- **TASK TO CARRY OUT**: Copy exactly the lines of the material below that run from the one containing "brown hammer: 1 -> 2" through the one containing "orange teapot: 8 -> 4". Copy no other lines.

- **DATASET**:
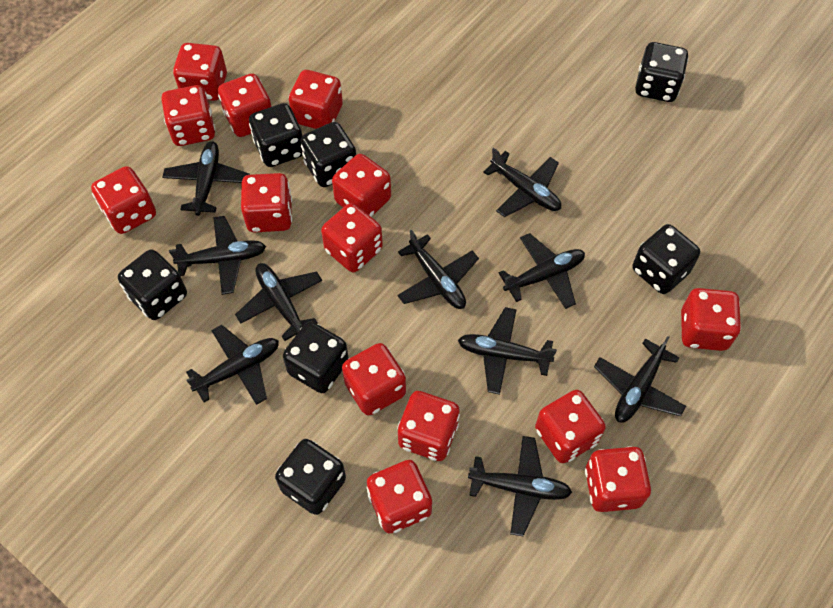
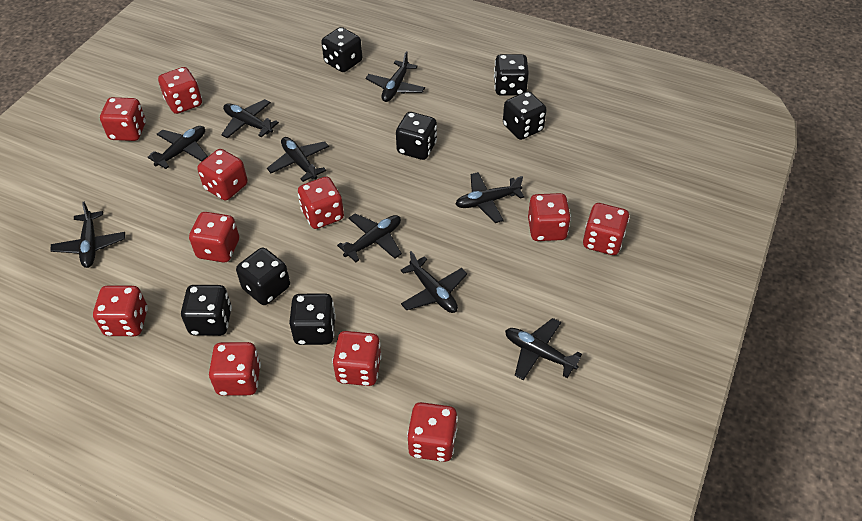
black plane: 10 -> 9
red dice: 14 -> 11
==
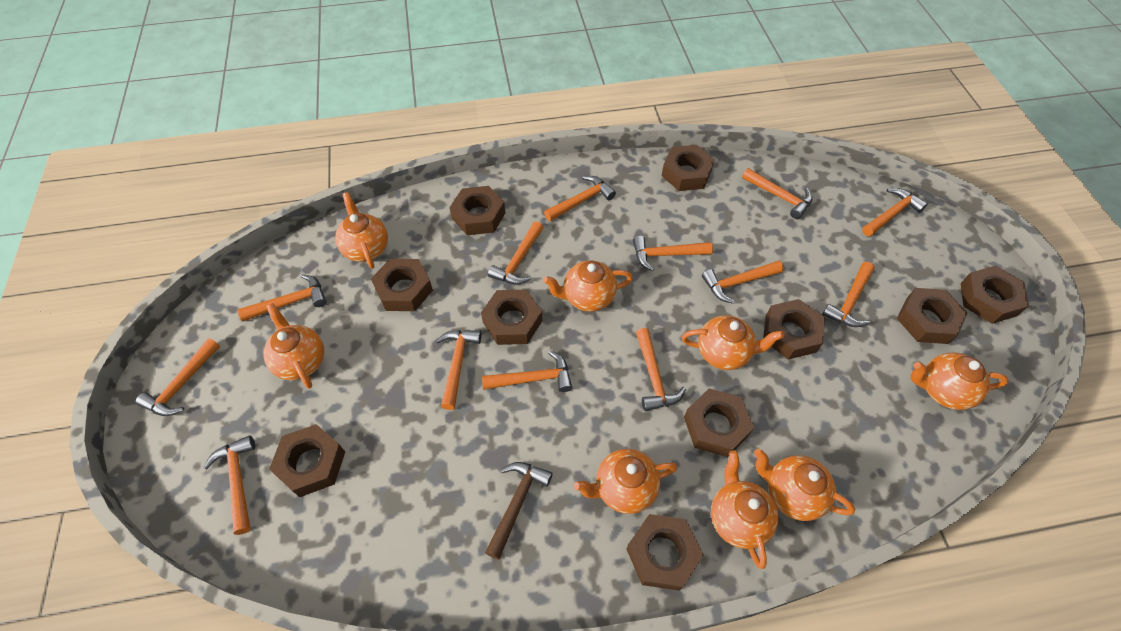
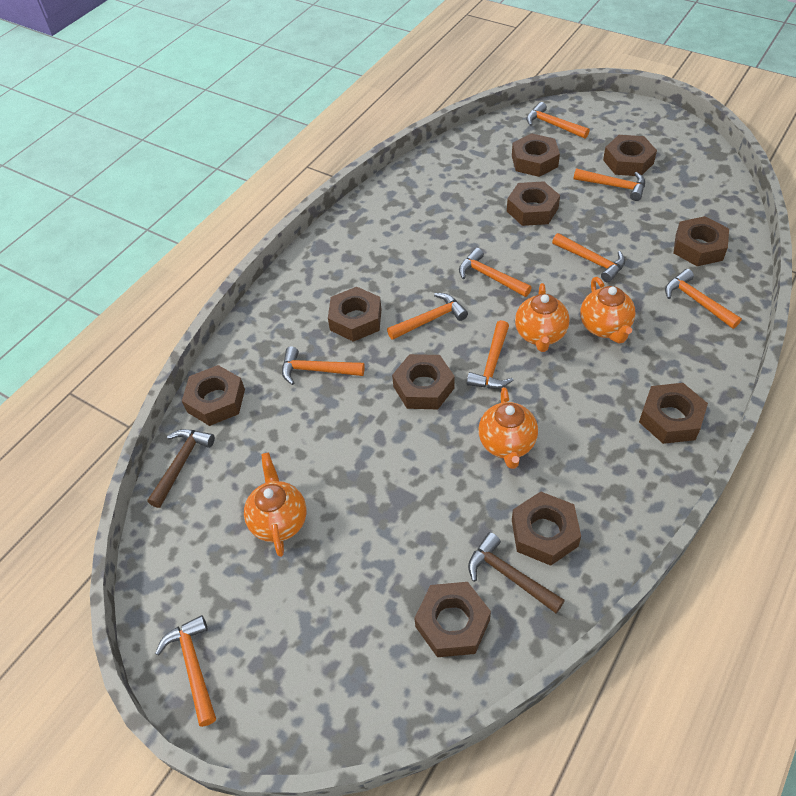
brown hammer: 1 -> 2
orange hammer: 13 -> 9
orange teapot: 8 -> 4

- **SOLUTION TO THIS EXERCISE**:
brown hammer: 1 -> 2
orange hammer: 13 -> 9
orange teapot: 8 -> 4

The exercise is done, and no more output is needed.